Items from a dataset
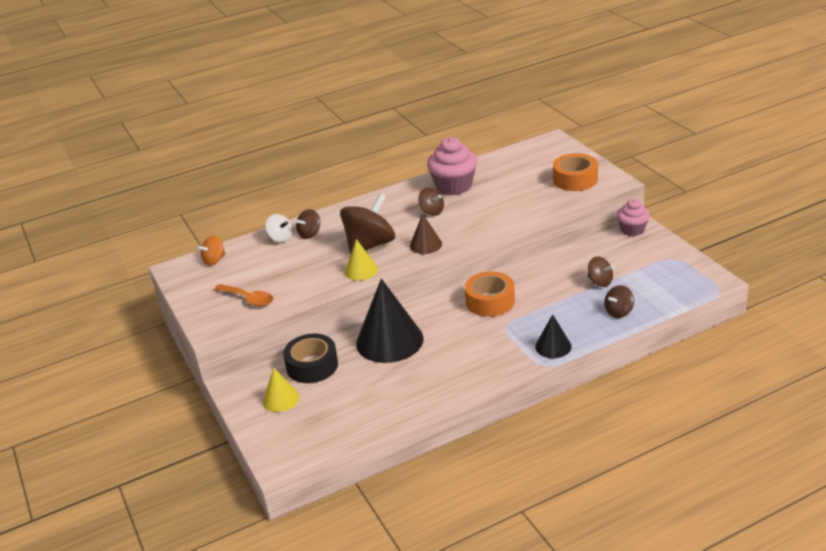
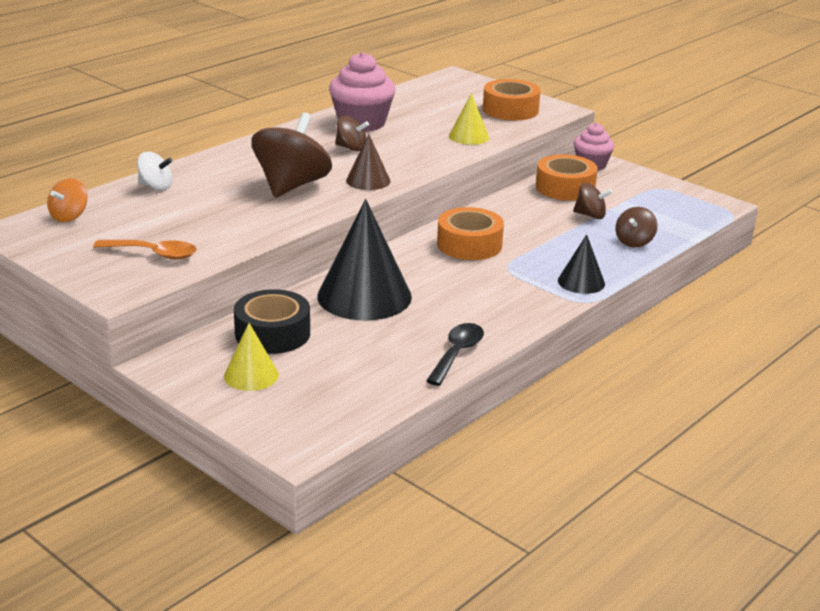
camera: 25 degrees left, 5 degrees down
(310, 234) = (196, 180): brown spinning top -> none
(361, 270) = (298, 212): yellow cone -> yellow cone (469, 136)
(424, 401) = (457, 354): none -> black spoon
(596, 252) = (565, 188): none -> orange tape

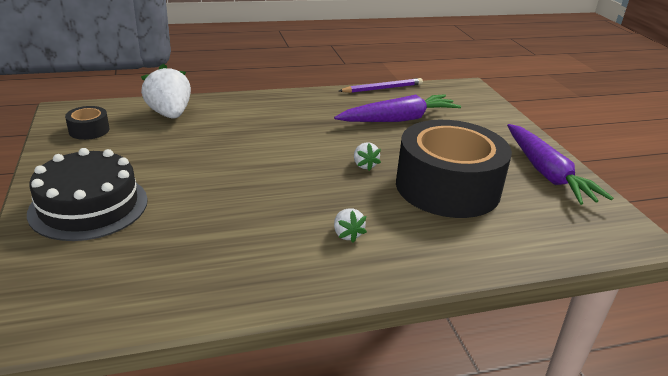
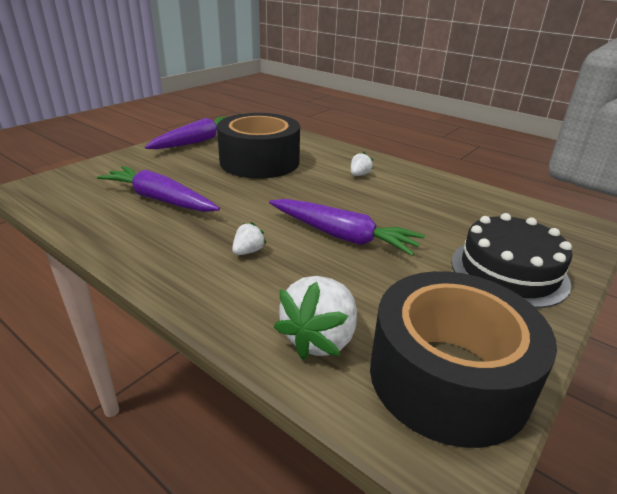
camera: 125 degrees left, 0 degrees up
(89, 130) = (448, 377): black tape -> black tape, size x2.48
(245, 163) = (342, 236): none -> purple carrot
(364, 165) = (269, 191): white strawberry -> white strawberry (248, 251)
(382, 88) = (73, 227): purple pencil -> none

Try it: Output each line above exactly. Skip the images.

Output below:
camera: 25 degrees left, 5 degrees down
(310, 234) = (196, 180): brown spinning top -> none
(361, 270) = (298, 212): yellow cone -> yellow cone (469, 136)
(424, 401) = (457, 354): none -> black spoon
(596, 252) = (565, 188): none -> orange tape

camera: 125 degrees left, 0 degrees up
(89, 130) = (448, 377): black tape -> black tape, size x2.48
(245, 163) = (342, 236): none -> purple carrot
(364, 165) = (269, 191): white strawberry -> white strawberry (248, 251)
(382, 88) = (73, 227): purple pencil -> none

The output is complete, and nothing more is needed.